[Data items]

- - - - - - -

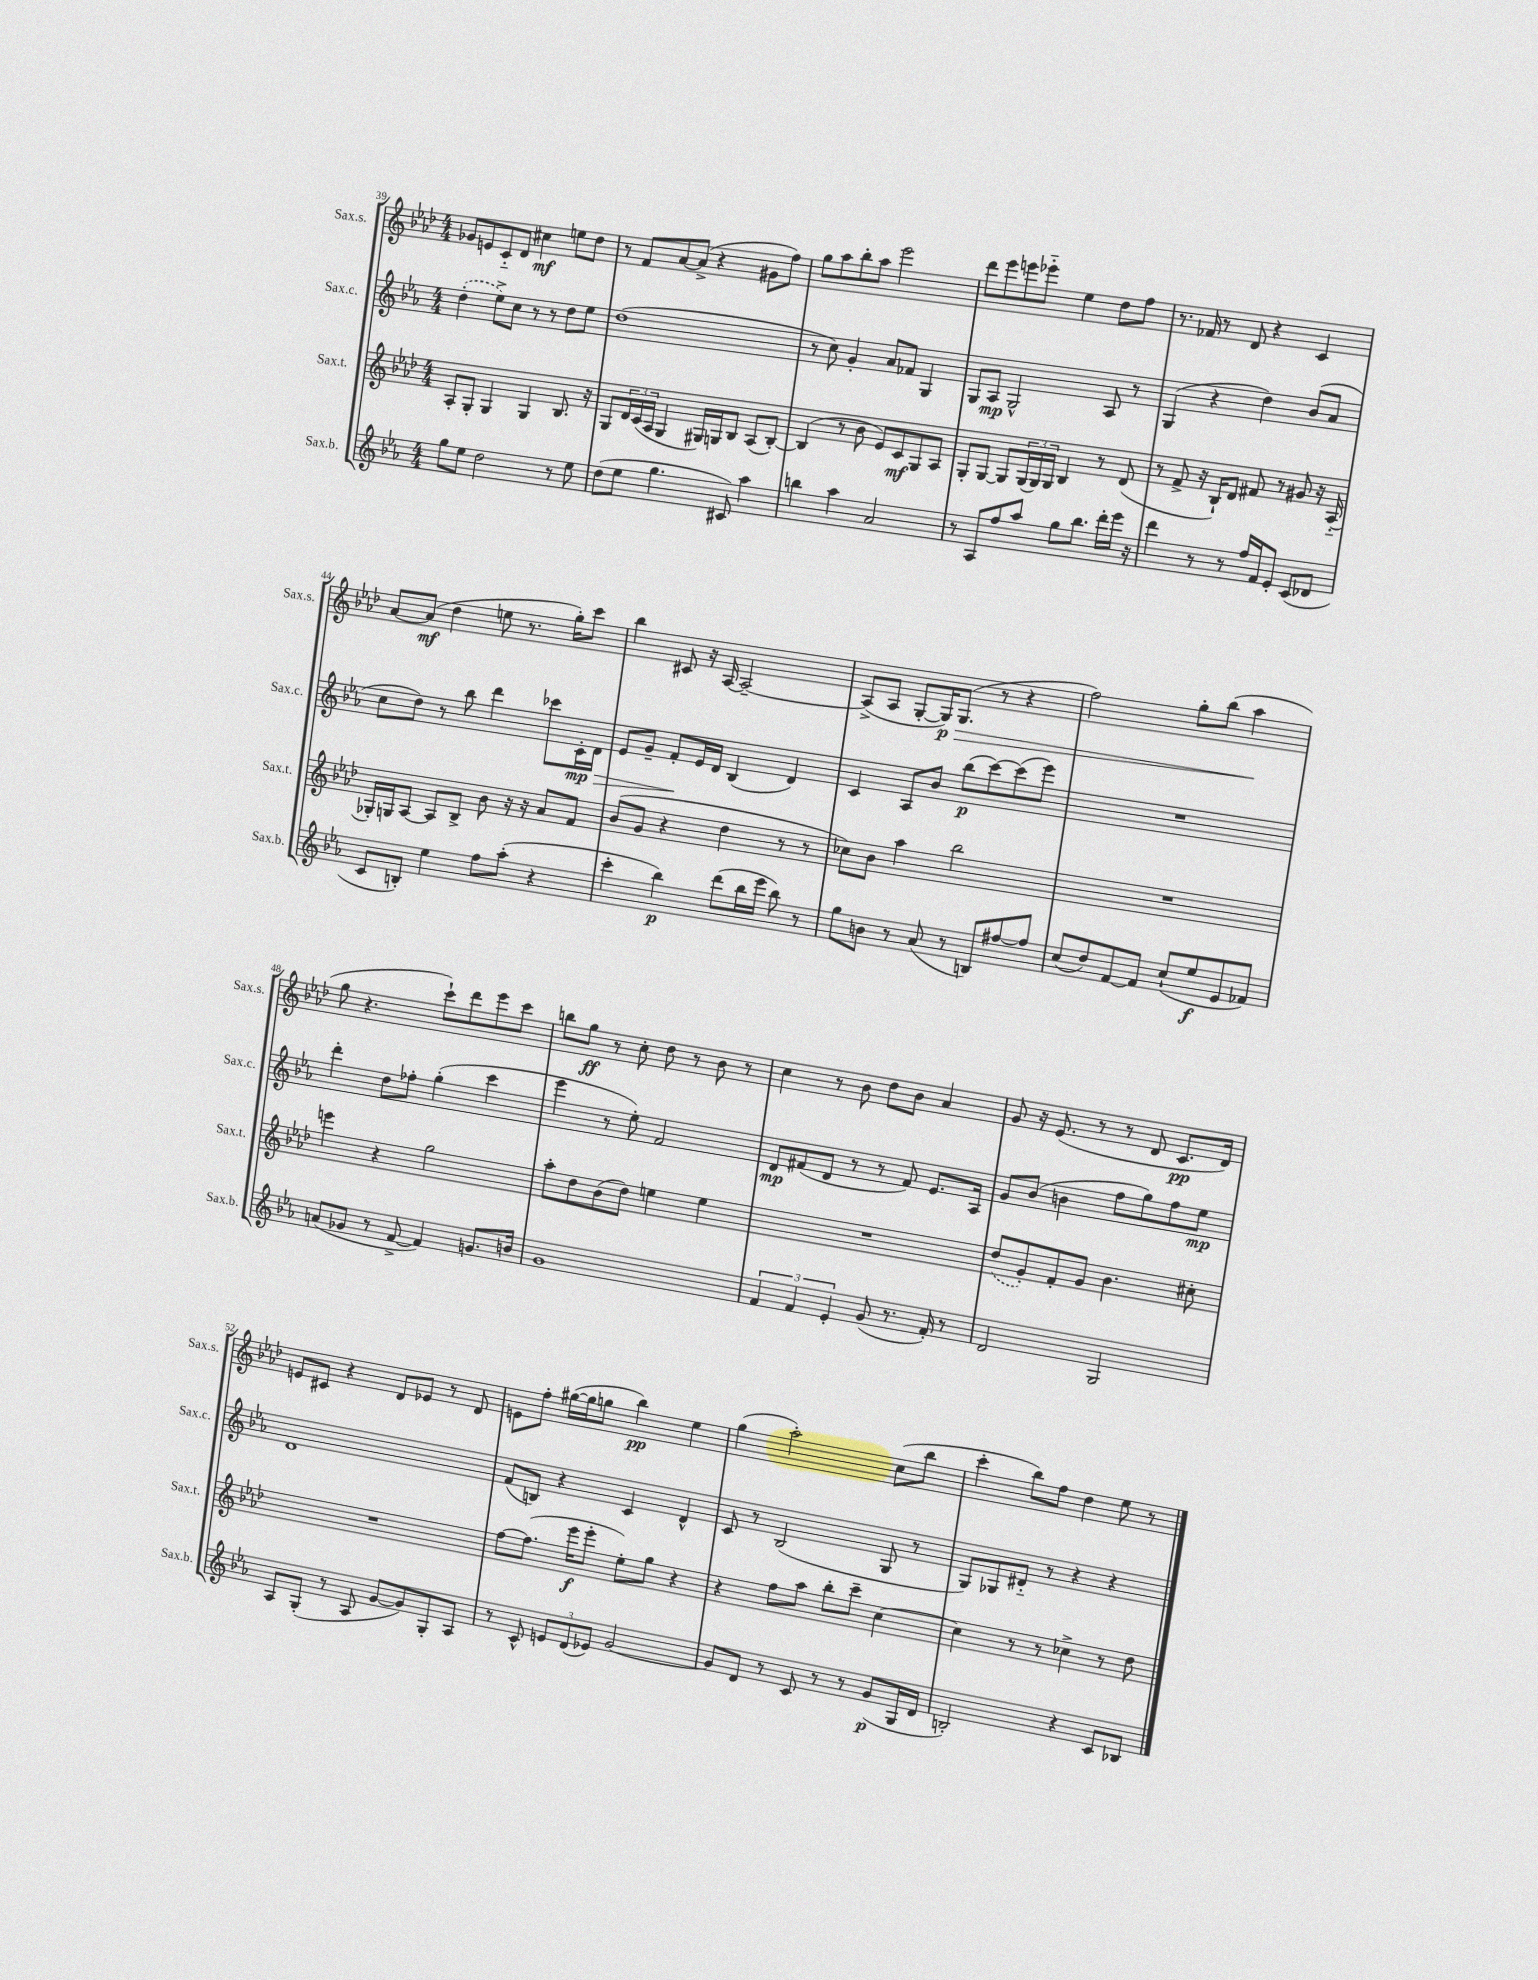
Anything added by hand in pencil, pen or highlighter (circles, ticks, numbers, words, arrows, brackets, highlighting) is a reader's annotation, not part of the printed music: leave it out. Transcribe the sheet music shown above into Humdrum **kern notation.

**kern	**dynam	**kern	**dynam	**kern	**dynam	**kern	**dynam
*part4	*part4	*part3	*part3	*part2	*part2	*part1	*part1
*staff4	*staff4	*staff3	*staff3	*staff2	*staff2	*staff1	*staff1
*I"Sax.b.	*	*I"Sax.t.	*	*I"Sax.c.	*	*I"Sax.s.	*
*I'Sax.b.	*	*I'Sax.t.	*	*I'Sax.c.	*	*I'Sax.s.	*
*clefG2	*	*clefG2	*	*clefG2	*	*clefG2	*
*k[b-e-a-]	*	*k[b-e-a-d-]	*	*k[b-e-a-]	*	*k[b-e-a-d-]	*
*M4/4	*	*M4/4	*	*M4/4	*	*M4/4	*
=39	=39	=39	=39	=39	=39	=39	=39
8gg\L	.	8A-'/L	.	(4dd'\	.	8g-X/L	.
8ee-\J	.	8G'/J	.	.	.	8en/	.
2dd\	.	4G/	.	8ee-^\L)	.	8c/	.
.	.	.	.	8cc\J	.	8d-/J	.
.	.	4G/	.	8r	.	4cc#X\	mf
.	.	.	.	8r	.	.	.
8r	.	8.B-/	.	8dd\L	.	8een\L	.
8ee-\	.	.	.	8ee-\J	.	8dd-\J	.
.	.	16r	.	.	.	.	.
=40	=40	=40	=40	=40	=40	=40	=40
(8dd\L	.	8G/L	.	(1dd	.	8r	.
8ee-\J	.	24d-/L	.	.	.	8f/L	.
.	.	(24c/	.	.	.	.	.
.	.	24A-/JJ	.	.	.	.	.
4.gg\	.	4G/	.	.	.	[8a-/	.
.	.	.	.	.	.	(8a-^/J]	.
.	.	16G#X/LL)	.	.	.	4r	.
.	.	16Gn/J	.	.	.	.	.
8c#X/)	.	8B-/J	.	.	.	.	.
4aa-\	.	(8A-/L	.	.	.	8g#X\L	.
.	.	[8B-'/J)	.	.	.	8ff\J)	.
=41	=41	=41	=41	=41	=41	=41	=41
4bbn\	.	(4B-/]	.	8r	.	8gg\L	.
.	.	.	.	8cc\)	.	8aa-\	.
4aa-\	.	8r	.	4g'/	.	8bb-'\	.
.	.	8b-\	.	.	.	8aa-\J	.
2a-/	.	8e-/L)	.	8a-/L	.	2eee-\	.
.	.	8c/	mf	8f-X/J	.	.	.
.	.	8G/	.	4G/	.	.	.
.	.	8A-/J	.	.	.	.	.
=42	=42	=42	=42	=42	=42	=42	=42
8r	.	8G'/L	.	8G/L	.	8ddd-\L	.
8A-/L	.	[8G/J	.	8A-/J	mp	8eee-\	.
8ff/	.	8G/L]	.	2G^^/	.	8eeen\	.
8aa-/J	.	(24G/L	.	.	.	8eee-X\J	.
.	.	24G/)	.	.	.	.	.
.	.	24G/JJ	.	.	.	.	.
8gg\L	.	4B-/	.	.	.	4ee-\	.
8.bb-\J	.	.	.	.	.	.	.
.	.	8r	.	8A-/	.	8dd-\L	.
16ddd'\LL	.	.	.	.	.	.	.
16eee-\JJ	.	(8d-/	.	8r	.	8ff\J	.
16r	.	.	.	.	.	.	.
=43	=43	=43	=43	=43	=43	=43	=43
4ddd\	.	8r	.	(4G/	.	8.r	.
.	.	8f^/	.	.	.	.	.
.	.	.	.	.	.	16f-X/	.
8r	.	16r	.	4r	.	8r	.
.	.	16B-`/KL)	.	.	.	.	.
8r	.	8d-/J	.	.	.	8d-/	.
16ff/LL	.	8f#X/	.	4dd\)	.	4r	.
16f/J	.	.	.	.	.	.	.
8e-'/J	.	8r	.	.	.	.	.
(8c/L	.	8g#X/	.	(8b-/L	.	4c/	.
8d-X/J	.	16r	.	8a-/J	.	.	.
.	.	(16A-/	.	.	.	.	.
!!LO:LB:g=z
=44	=44	=44	=44	=44	=44	=44	=44
8c/L	.	16G-X'/LL)	.	8cc\L	.	[8a-/L	.
.	.	16Gn/J	.	.	.	.	.
8Bn'/J)	.	[8A-/J	.	8dd\J)	.	(8a-/J]	mf
4ee-\	.	8A-/L]	.	8r	.	4dd-\	.
.	.	8B-^/J	.	8bb-\	.	.	.
8ff\L	.	8b-\	.	4ddd\	.	8een\	.
(8aa-'\J	.	16r	.	.	.	8.r	.
.	.	16r	.	.	.	.	.
4r	.	8a-/L	.	8ccc-X\L	.	.	.
.	.	.	.	.	.	16gg'\KL)	.
!	!	!	!	!	!LO:HP:b	!	!
.	.	8f/J	.	16c'\L	> mp	8ccc\J	.
.	.	.	.	16d\JJ	.	.	.
=45	=45	=45	=45	=45	=45	=45	=45
4ccc'\	.	(8b-/L	.	8e-/L	.	4bb-\	.
.	.	8g/J	.	8g~/J	.	.	.
4bb-\)	p	4r	.	8f'/L	.	8c#X/	.
.	.	.	.	16e-/L	]	16r	.
.	.	.	.	16d/JJ	.	[16A-/	.
(8ddd\L	.	4dd-\	.	(4B-/	.	2A-~/_	.
16bb-\L	.	.	.	.	.	.	.
16eee-\JJ	.	.	.	.	.	.	.
8bb-\)	.	8r	.	4d/)	.	.	.
8r	.	8r	.	.	.	.	.
=46	=46	=46	=46	=46	=46	=46	=46
8gg\L	.	8cc-X\L)	.	4c/	.	(8A-^/L]	.
8bn\J	.	8b-\J	.	.	.	8A-/J	.
8r	.	4aa-\	.	8A-/L	.	[8G'/L	.
!	!	!	!	!	!	!	!LO:HP:b
(8a-/	.	.	.	8b-/J	.	16G/K])	> p
.	.	.	.	.	.	(8.G/J	.
8r	.	2bb-\	.	(8bb-\L	p	.	.
8Bn/L)	.	.	.	[8ccc\)	.	8r	.
[8ff#X/	.	.	.	(8ccc\]	.	4r	.
8ff#/J]	.	.	.	8eee-\J)	.	.	.
=47	=47	=47	=47	=47	=47	=47	=47
(8cc/L	.	1r	.	1r	.	2ff\)	.
8dd/)	.	.	.	.	.	.	.
[8f/	.	.	.	.	.	.	.
8f/J]	.	.	.	.	.	.	.
(8cc`/L	.	.	.	.	.	8gg'\L	.
8ee-/	f	.	.	.	.	(8bb-\J	.
8e-/	.	.	.	.	.	4aa-\	.
8f-X/J)	.	.	.	.	.	.	.
.	.	.	.	.	.	.	]
!!LO:LB:g=z
=48	=48	=48	=48	=48	=48	=48	=48
(8an/L	.	4eeen\	.	4ddd'\	.	8gg\	.
8g-X/J	.	.	.	.	.	4.r	.
8r	.	4r	.	8dd\L	.	.	.
[8f^/	.	.	.	8ff-X'\J	.	.	.
4f/])	.	2gg\	.	(4gg'\	.	8ccc`\L)	.
.	.	.	.	.	.	8ddd-\	.
8.gn/L	.	.	.	4ccc\	.	8eee-\	.
.	.	.	.	.	.	8ccc\J	.
16bn/Jk	.	.	.	.	.	.	.
=49	=49	=49	=49	=49	=49	=49	=49
1g	.	8aa-'\L	.	4eee-\	.	8bbn\L	.
.	.	8dd-\	.	.	.	8gg\J	ff
.	.	(8b-\	.	8r	.	8r	.
.	.	8dd-\J)	.	8ee-'\)	.	8cc'\	.
.	.	4een\	.	2f/	.	8dd-\	.
.	.	.	.	.	.	8r	.
.	.	4ee\	.	.	.	8b-\	.
.	.	.	.	.	.	8r	.
=50	=50	=50	=50	=50	=50	=50	=50
6f/	.	1r	.	8d/L	mp	4cc\	.
.	.	.	.	(8f#X/	.	.	.
6f/	.	.	.	.	.	.	.
.	.	.	.	8d/J	.	8r	.
6e-'/	.	.	.	.	.	.	.
.	.	.	.	8r	.	8b-\	.
(8g/	.	.	.	8r	.	8dd-\L	.
8.r	.	.	.	8f#/)	.	8b-\J	.
.	.	.	.	8.e-/L	.	4a-/	.
16f'/)	.	.	.	.	.	.	.
8r	.	.	.	.	.	.	.
.	.	.	.	16A-/Jk	.	.	.
=51	=51	=51	=51	=51	=51	=51	=51
2d/	.	(8dd-/L	.	8g/L	.	8g/	.
.	.	8g'/)	.	(8b-/J	.	16r	.
.	.	.	.	.	.	(8.e-/	.
.	.	8f'/	.	4bn\	.	.	.
.	.	8g/J	.	.	.	8r	.
2G/	.	4.b-\	.	8ff\L	.	8r	.
.	.	.	.	8gg\)	.	8d-/	.
.	.	.	.	8ff\	.	8.c/L	pp
.	.	8cc#X'\	.	8ee-\J	mp	.	.
.	.	.	.	.	.	16d-/Jk)	.
!!LO:LB:g=z
=52	=52	=52	=52	=52	=52	=52	=52
8A-/L	.	1r	.	1d	.	8en/L	.
(8G'/J	.	.	.	.	.	8c#X/J	.
8r	.	.	.	.	.	4r	.
8A-/	.	.	.	.	.	.	.
[8g/L	.	.	.	.	.	8d-/L	.
8g/])	.	.	.	.	.	8e-X/J	.
8G'/	.	.	.	.	.	8r	.
8A-/J	.	.	.	.	.	8d-/	.
=53	=53	=53	=53	=53	=53	=53	=53
8r	.	[8ff\L	.	(8f/L	.	8en\L	.
8c^^/	.	(8.ff\J]	.	8Bn/J)	.	8ff'\J	.
12en/L	.	.	.	4r	.	([16gg#X\LL	.
.	.	16eee-\KL	f	.	.	16gg#\J]	.
(12d/	.	.	.	.	.	.	.
.	.	8eee-'\J	.	.	.	8ggn\J	.
12e-X/J)	.	.	.	.	.	.	.
[2g/	.	8ee-'\L)	.	4c/	.	4bb-\)	pp
.	.	8gg\J	.	.	.	.	.
.	.	4r	.	4d^^/	.	4ee-\	.
=54	=54	=54	=54	=54	=54	=54	=54
8g/L]	.	4r	.	8c/	.	(4gg\	.
8d/J	.	.	.	8r	.	.	.
8r	.	8ff\L	.	(2B-/	.	2aa-'\)	.
8c/	.	8aa-\J	.	.	.	.	.
8r	.	8bb-'\L	.	.	.	.	.
8r	.	8ccc~\J	.	.	.	.	.
(8g/L	p	[4cc\	.	8G/	.	(8cc\L	.
16G/L	.	.	.	8r	.	8bb-\J	.
16d/JJ	.	.	.	.	.	.	.
=55	=55	=55	=55	=55	=55	=55	=55
2Bn'/)	.	4cc\]	.	8G/L)	.	4ccc'\	.
.	.	.	.	8G-X/	.	.	.
.	.	8r	.	8d#X/J	.	8bb-\L)	.
.	.	8r	.	8r	.	8ff\J	.
4r	.	4cc-X^\	.	4r	.	4dd-\	.
8c/L	.	8r	.	4r	.	8ee-\	.
8B-X/J	.	8dd-\	.	.	.	8r	.
==	==	==	==	==	==	==	==
*-	*-	*-	*-	*-	*-	*-	*-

- - - - - - -

-- Exercise --
Return each line in the listing above that contains the string "kern", matching case exactly.

-- Task solution --
Anything added by hand in pencil, pen or highlighter (circles, ticks, numbers, words, arrows, brackets, highlighting) is a reader's annotation, not part of the printed music: leave it out. Transcribe the sheet music shown above into Humdrum **kern notation.
**kern	**dynam	**kern	**dynam	**kern	**dynam	**kern	**dynam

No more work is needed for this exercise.